#### EXERCISE BRIEF:
What you write should be the line containing "change=new; new=PINK FLOWER" followed by every line after it to the end of the listing, exactly as given, and nothing more.

#### DATA UNDER STUDY:
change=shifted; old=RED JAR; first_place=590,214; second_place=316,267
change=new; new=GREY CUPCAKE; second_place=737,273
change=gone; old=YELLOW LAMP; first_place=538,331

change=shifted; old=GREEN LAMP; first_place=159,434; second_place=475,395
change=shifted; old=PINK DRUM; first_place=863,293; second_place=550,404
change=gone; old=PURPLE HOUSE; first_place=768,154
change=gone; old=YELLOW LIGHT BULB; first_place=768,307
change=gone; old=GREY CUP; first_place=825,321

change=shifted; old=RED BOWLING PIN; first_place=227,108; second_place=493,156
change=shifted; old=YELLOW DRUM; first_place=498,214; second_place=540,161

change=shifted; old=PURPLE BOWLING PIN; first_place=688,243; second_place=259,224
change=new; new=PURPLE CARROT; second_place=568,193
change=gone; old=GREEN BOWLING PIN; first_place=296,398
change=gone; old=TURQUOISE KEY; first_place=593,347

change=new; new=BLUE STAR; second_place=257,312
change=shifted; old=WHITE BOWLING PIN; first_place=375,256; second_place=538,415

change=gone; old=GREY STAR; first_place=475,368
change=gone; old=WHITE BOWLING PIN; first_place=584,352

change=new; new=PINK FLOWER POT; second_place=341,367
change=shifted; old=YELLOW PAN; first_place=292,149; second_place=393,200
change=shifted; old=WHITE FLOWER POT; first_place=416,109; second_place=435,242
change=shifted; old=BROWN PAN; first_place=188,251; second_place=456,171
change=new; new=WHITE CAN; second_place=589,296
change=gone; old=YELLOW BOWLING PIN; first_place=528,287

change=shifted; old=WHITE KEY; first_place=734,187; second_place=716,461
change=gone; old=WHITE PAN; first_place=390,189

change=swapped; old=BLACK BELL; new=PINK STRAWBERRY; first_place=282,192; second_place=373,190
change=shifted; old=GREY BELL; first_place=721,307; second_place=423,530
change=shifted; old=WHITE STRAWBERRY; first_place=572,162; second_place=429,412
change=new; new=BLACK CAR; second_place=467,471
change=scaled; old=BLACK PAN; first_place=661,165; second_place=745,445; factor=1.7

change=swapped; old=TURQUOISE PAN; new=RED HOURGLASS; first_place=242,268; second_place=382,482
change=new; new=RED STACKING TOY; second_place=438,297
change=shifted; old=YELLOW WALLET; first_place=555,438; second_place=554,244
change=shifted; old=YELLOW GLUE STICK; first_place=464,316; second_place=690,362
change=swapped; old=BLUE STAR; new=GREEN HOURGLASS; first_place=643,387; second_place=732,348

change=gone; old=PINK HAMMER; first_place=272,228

#### ANSWER SPACE:
change=new; new=PINK FLOWER POT; second_place=341,367
change=shifted; old=YELLOW PAN; first_place=292,149; second_place=393,200
change=shifted; old=WHITE FLOWER POT; first_place=416,109; second_place=435,242
change=shifted; old=BROWN PAN; first_place=188,251; second_place=456,171
change=new; new=WHITE CAN; second_place=589,296
change=gone; old=YELLOW BOWLING PIN; first_place=528,287

change=shifted; old=WHITE KEY; first_place=734,187; second_place=716,461
change=gone; old=WHITE PAN; first_place=390,189

change=swapped; old=BLACK BELL; new=PINK STRAWBERRY; first_place=282,192; second_place=373,190
change=shifted; old=GREY BELL; first_place=721,307; second_place=423,530
change=shifted; old=WHITE STRAWBERRY; first_place=572,162; second_place=429,412
change=new; new=BLACK CAR; second_place=467,471
change=scaled; old=BLACK PAN; first_place=661,165; second_place=745,445; factor=1.7

change=swapped; old=TURQUOISE PAN; new=RED HOURGLASS; first_place=242,268; second_place=382,482
change=new; new=RED STACKING TOY; second_place=438,297
change=shifted; old=YELLOW WALLET; first_place=555,438; second_place=554,244
change=shifted; old=YELLOW GLUE STICK; first_place=464,316; second_place=690,362
change=swapped; old=BLUE STAR; new=GREEN HOURGLASS; first_place=643,387; second_place=732,348

change=gone; old=PINK HAMMER; first_place=272,228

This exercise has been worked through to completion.